## EXERCISE PROMPT
Please return the lines from the one with "orange arrow: moved 2 px down" through the end of the listing below, word for word, with every picture left out.

## EXERCISE DATA
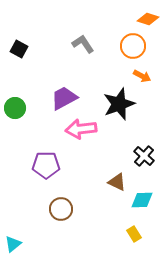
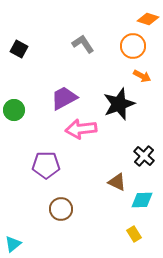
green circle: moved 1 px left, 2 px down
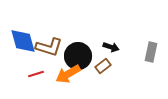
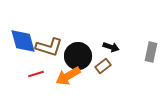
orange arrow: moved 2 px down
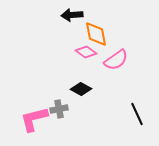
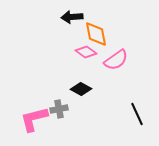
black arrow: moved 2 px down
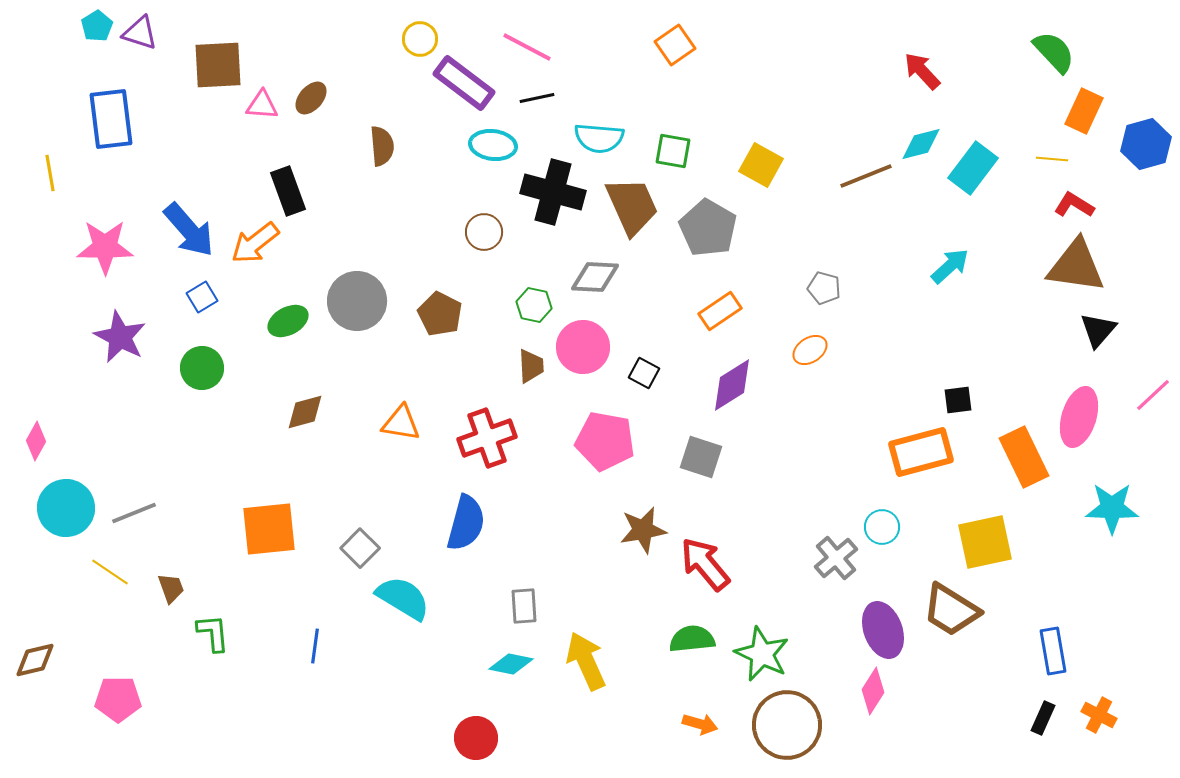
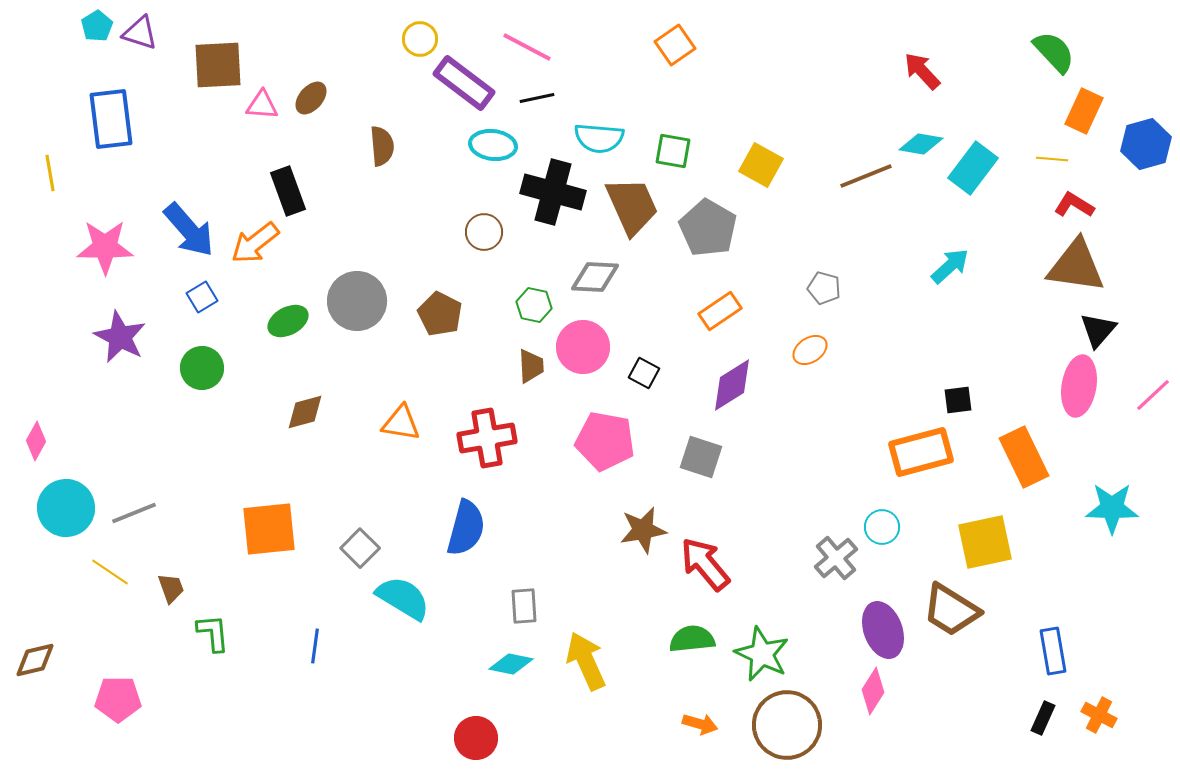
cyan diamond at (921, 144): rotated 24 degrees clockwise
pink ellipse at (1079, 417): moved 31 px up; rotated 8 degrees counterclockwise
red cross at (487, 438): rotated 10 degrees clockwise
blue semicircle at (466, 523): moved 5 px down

## SOLUTION
orange arrow: moved 2 px down
black arrow: moved 2 px down
cyan diamond at (921, 144): rotated 24 degrees clockwise
pink ellipse at (1079, 417): moved 31 px up; rotated 8 degrees counterclockwise
red cross at (487, 438): rotated 10 degrees clockwise
blue semicircle at (466, 523): moved 5 px down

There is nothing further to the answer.